• _Provided records_
·····
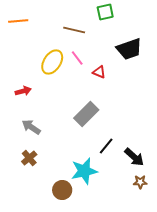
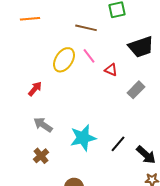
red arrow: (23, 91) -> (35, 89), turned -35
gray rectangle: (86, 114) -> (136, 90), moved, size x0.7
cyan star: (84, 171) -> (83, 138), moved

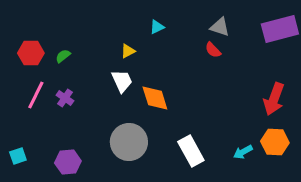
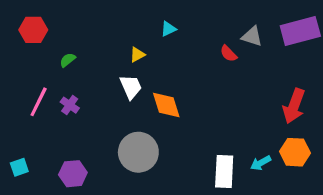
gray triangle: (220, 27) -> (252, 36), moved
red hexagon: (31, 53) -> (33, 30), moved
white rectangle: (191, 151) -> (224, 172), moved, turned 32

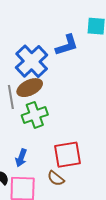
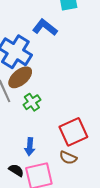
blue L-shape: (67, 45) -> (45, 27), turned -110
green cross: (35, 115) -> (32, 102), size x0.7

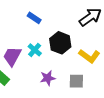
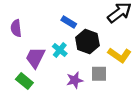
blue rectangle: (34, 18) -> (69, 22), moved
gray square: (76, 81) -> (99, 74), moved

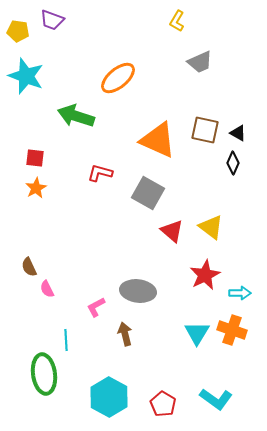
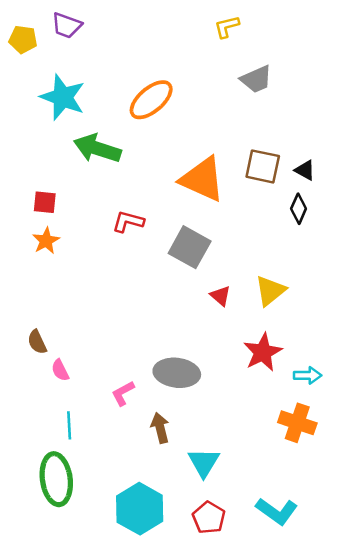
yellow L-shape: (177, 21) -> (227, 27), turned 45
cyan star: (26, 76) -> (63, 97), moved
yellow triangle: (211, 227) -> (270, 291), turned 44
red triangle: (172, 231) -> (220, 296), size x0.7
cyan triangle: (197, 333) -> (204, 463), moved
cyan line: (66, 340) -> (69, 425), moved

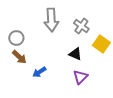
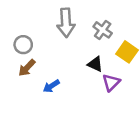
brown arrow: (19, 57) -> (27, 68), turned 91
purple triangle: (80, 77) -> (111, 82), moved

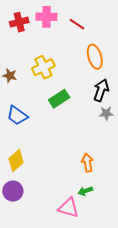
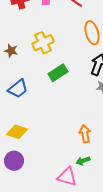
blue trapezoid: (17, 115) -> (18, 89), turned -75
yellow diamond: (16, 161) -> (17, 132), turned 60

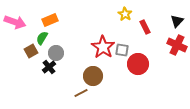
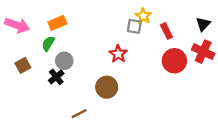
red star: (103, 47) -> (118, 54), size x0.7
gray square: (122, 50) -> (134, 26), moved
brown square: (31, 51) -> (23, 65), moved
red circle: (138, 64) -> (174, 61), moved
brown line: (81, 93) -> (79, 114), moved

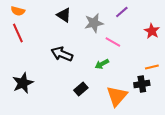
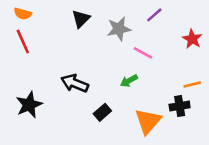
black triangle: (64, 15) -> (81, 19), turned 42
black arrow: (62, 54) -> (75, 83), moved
·····
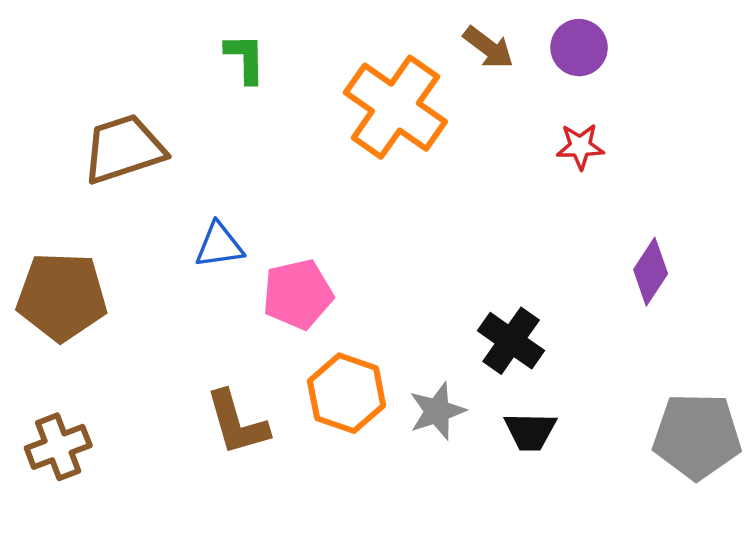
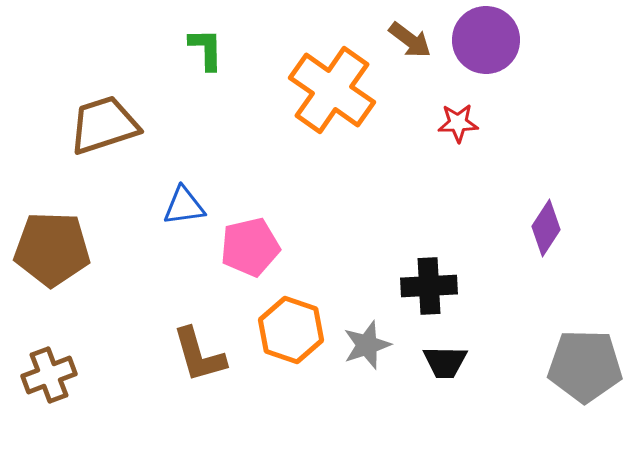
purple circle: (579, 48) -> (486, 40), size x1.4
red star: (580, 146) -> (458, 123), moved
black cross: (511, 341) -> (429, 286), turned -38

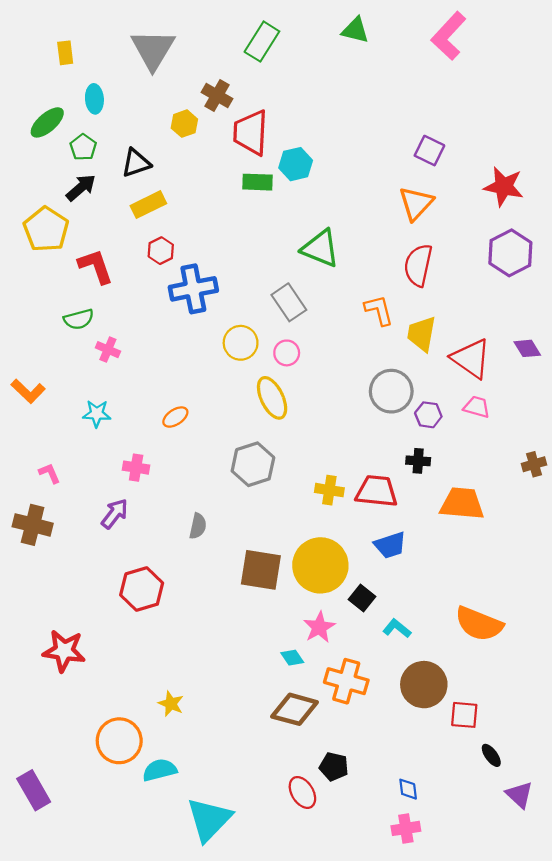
·····
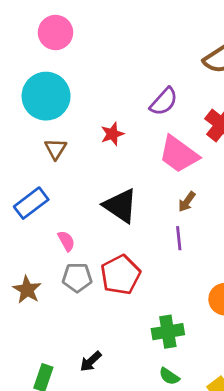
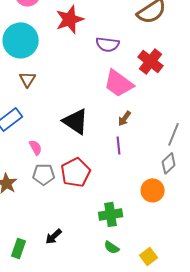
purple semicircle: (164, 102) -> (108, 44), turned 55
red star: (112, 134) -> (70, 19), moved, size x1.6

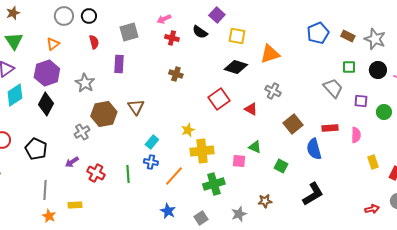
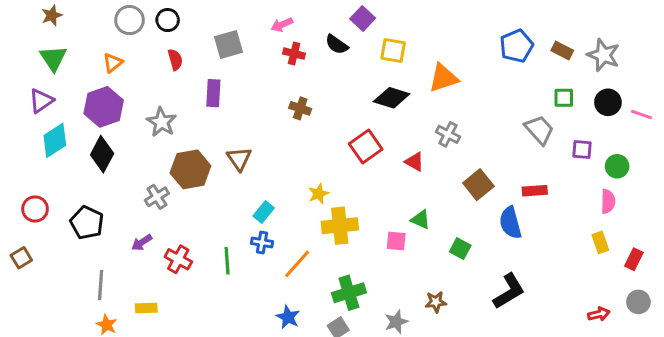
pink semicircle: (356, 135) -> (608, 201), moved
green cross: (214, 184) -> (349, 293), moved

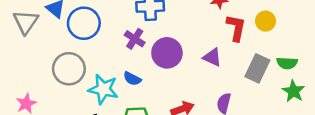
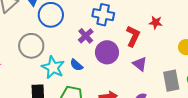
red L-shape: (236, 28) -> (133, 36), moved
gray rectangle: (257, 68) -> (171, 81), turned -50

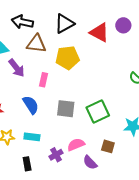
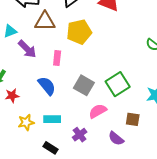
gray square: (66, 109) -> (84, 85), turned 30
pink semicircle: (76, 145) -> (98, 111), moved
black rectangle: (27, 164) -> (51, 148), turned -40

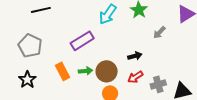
·····
• _Problem description_
Copy out each line from the listing that contains the string "semicircle".

• _Exercise solution_
purple semicircle: (164, 102) -> (108, 44), turned 55
pink semicircle: (356, 135) -> (608, 201), moved
pink semicircle: (76, 145) -> (98, 111), moved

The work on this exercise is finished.